> _HOW TO COMPLETE THIS TASK_: The data below needs to be returned exactly, line for line.

> _TASK MATERIAL_:
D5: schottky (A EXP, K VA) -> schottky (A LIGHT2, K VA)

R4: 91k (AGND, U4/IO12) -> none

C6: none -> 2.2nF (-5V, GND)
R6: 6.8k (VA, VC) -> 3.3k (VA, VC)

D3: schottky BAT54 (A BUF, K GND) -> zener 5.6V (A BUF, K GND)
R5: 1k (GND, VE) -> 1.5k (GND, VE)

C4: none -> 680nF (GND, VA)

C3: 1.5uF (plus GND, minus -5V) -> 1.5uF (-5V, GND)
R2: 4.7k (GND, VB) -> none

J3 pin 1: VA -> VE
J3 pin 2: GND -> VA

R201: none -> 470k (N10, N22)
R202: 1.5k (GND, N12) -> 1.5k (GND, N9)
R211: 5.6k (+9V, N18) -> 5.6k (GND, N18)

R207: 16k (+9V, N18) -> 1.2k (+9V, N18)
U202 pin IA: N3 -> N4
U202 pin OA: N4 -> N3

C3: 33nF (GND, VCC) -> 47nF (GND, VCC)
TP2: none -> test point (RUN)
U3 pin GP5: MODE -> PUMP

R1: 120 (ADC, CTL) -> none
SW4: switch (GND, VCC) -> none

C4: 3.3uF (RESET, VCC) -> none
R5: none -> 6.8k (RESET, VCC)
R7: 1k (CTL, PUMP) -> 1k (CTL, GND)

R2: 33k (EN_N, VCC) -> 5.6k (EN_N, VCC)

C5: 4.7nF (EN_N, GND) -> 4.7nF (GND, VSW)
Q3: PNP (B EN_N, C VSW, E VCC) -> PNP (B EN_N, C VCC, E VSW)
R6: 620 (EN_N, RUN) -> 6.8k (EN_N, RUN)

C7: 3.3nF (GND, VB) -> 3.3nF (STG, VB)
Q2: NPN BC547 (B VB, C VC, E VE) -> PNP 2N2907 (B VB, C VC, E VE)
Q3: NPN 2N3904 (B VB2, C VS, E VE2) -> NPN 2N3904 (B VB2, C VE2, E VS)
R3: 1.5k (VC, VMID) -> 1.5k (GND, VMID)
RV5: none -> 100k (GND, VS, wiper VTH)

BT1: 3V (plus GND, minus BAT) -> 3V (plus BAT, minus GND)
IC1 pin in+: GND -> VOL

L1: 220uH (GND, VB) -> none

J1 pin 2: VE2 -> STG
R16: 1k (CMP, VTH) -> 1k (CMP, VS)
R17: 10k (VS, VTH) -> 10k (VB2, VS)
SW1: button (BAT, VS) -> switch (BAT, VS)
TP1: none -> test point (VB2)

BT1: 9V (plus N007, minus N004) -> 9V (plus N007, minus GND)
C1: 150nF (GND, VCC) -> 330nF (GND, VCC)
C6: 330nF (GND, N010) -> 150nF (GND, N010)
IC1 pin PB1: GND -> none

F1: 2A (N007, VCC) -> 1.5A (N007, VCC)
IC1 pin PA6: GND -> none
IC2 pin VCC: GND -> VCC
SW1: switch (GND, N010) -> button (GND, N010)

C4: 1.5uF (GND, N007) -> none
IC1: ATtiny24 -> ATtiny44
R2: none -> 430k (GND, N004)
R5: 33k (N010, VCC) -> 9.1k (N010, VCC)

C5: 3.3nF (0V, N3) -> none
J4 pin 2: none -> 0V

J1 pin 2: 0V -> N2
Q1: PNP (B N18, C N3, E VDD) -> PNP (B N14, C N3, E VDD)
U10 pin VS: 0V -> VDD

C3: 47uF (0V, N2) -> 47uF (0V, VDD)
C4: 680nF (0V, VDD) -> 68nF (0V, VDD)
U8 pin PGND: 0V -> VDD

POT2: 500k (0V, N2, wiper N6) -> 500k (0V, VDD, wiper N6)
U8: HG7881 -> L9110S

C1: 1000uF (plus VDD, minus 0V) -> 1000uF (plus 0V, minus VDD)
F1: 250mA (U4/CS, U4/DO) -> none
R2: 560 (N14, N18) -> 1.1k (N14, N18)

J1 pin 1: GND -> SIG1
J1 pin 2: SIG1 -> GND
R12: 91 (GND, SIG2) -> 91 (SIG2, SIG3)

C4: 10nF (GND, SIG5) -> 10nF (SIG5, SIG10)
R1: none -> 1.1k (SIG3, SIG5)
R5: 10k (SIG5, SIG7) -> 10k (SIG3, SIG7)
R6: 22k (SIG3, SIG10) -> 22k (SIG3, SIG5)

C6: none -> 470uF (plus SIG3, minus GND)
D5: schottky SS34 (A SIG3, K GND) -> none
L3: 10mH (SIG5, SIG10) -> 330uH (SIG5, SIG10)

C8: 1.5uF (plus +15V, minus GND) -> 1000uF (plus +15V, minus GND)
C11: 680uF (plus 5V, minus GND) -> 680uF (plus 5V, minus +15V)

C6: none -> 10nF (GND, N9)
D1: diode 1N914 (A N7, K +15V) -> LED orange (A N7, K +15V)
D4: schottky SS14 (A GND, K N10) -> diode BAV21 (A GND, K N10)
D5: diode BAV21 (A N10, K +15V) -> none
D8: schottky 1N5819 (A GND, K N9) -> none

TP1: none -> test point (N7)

> _SOLUTION_:
D5: schottky (A EXP, K VA) -> schottky (A LIGHT2, K VA)

R4: 91k (AGND, U4/IO12) -> none

C6: none -> 2.2nF (-5V, GND)
R6: 6.8k (VA, VC) -> 3.3k (VA, VC)

D3: schottky BAT54 (A BUF, K GND) -> zener 5.6V (A BUF, K GND)
R5: 1k (GND, VE) -> 1.5k (GND, VE)

C4: none -> 680nF (GND, VA)

C3: 1.5uF (plus GND, minus -5V) -> 1.5uF (-5V, GND)
R2: 4.7k (GND, VB) -> none

J3 pin 1: VA -> VE
J3 pin 2: GND -> VA

R201: none -> 470k (N10, N22)
R202: 1.5k (GND, N12) -> 1.5k (GND, N9)
R211: 5.6k (+9V, N18) -> 5.6k (GND, N18)

R207: 16k (+9V, N18) -> 1.2k (+9V, N18)
U202 pin IA: N3 -> N4
U202 pin OA: N4 -> N3

C3: 33nF (GND, VCC) -> 47nF (GND, VCC)
TP2: none -> test point (RUN)
U3 pin GP5: MODE -> PUMP

R1: 120 (ADC, CTL) -> none
SW4: switch (GND, VCC) -> none

C4: 3.3uF (RESET, VCC) -> none
R5: none -> 6.8k (RESET, VCC)
R7: 1k (CTL, PUMP) -> 1k (CTL, GND)

R2: 33k (EN_N, VCC) -> 5.6k (EN_N, VCC)

C5: 4.7nF (EN_N, GND) -> 4.7nF (GND, VSW)
Q3: PNP (B EN_N, C VSW, E VCC) -> PNP (B EN_N, C VCC, E VSW)
R6: 620 (EN_N, RUN) -> 6.8k (EN_N, RUN)

C7: 3.3nF (GND, VB) -> 3.3nF (STG, VB)
Q2: NPN BC547 (B VB, C VC, E VE) -> PNP 2N2907 (B VB, C VC, E VE)
Q3: NPN 2N3904 (B VB2, C VS, E VE2) -> NPN 2N3904 (B VB2, C VE2, E VS)
R3: 1.5k (VC, VMID) -> 1.5k (GND, VMID)
RV5: none -> 100k (GND, VS, wiper VTH)

BT1: 3V (plus GND, minus BAT) -> 3V (plus BAT, minus GND)
IC1 pin in+: GND -> VOL

L1: 220uH (GND, VB) -> none

J1 pin 2: VE2 -> STG
R16: 1k (CMP, VTH) -> 1k (CMP, VS)
R17: 10k (VS, VTH) -> 10k (VB2, VS)
SW1: button (BAT, VS) -> switch (BAT, VS)
TP1: none -> test point (VB2)

BT1: 9V (plus N007, minus N004) -> 9V (plus N007, minus GND)
C1: 150nF (GND, VCC) -> 330nF (GND, VCC)
C6: 330nF (GND, N010) -> 150nF (GND, N010)
IC1 pin PB1: GND -> none

F1: 2A (N007, VCC) -> 1.5A (N007, VCC)
IC1 pin PA6: GND -> none
IC2 pin VCC: GND -> VCC
SW1: switch (GND, N010) -> button (GND, N010)

C4: 1.5uF (GND, N007) -> none
IC1: ATtiny24 -> ATtiny44
R2: none -> 430k (GND, N004)
R5: 33k (N010, VCC) -> 9.1k (N010, VCC)

C5: 3.3nF (0V, N3) -> none
J4 pin 2: none -> 0V

J1 pin 2: 0V -> N2
Q1: PNP (B N18, C N3, E VDD) -> PNP (B N14, C N3, E VDD)
U10 pin VS: 0V -> VDD

C3: 47uF (0V, N2) -> 47uF (0V, VDD)
C4: 680nF (0V, VDD) -> 68nF (0V, VDD)
U8 pin PGND: 0V -> VDD

POT2: 500k (0V, N2, wiper N6) -> 500k (0V, VDD, wiper N6)
U8: HG7881 -> L9110S

C1: 1000uF (plus VDD, minus 0V) -> 1000uF (plus 0V, minus VDD)
F1: 250mA (U4/CS, U4/DO) -> none
R2: 560 (N14, N18) -> 1.1k (N14, N18)

J1 pin 1: GND -> SIG1
J1 pin 2: SIG1 -> GND
R12: 91 (GND, SIG2) -> 91 (SIG2, SIG3)

C4: 10nF (GND, SIG5) -> 10nF (SIG5, SIG10)
R1: none -> 1.1k (SIG3, SIG5)
R5: 10k (SIG5, SIG7) -> 10k (SIG3, SIG7)
R6: 22k (SIG3, SIG10) -> 22k (SIG3, SIG5)

C6: none -> 470uF (plus SIG3, minus GND)
D5: schottky SS34 (A SIG3, K GND) -> none
L3: 10mH (SIG5, SIG10) -> 330uH (SIG5, SIG10)

C8: 1.5uF (plus +15V, minus GND) -> 1000uF (plus +15V, minus GND)
C11: 680uF (plus 5V, minus GND) -> 680uF (plus 5V, minus +15V)

C6: none -> 10nF (GND, N9)
D1: diode 1N914 (A N7, K +15V) -> LED orange (A N7, K +15V)
D4: schottky SS14 (A GND, K N10) -> diode BAV21 (A GND, K N10)
D5: diode BAV21 (A N10, K +15V) -> none
D8: schottky 1N5819 (A GND, K N9) -> none

TP1: none -> test point (N7)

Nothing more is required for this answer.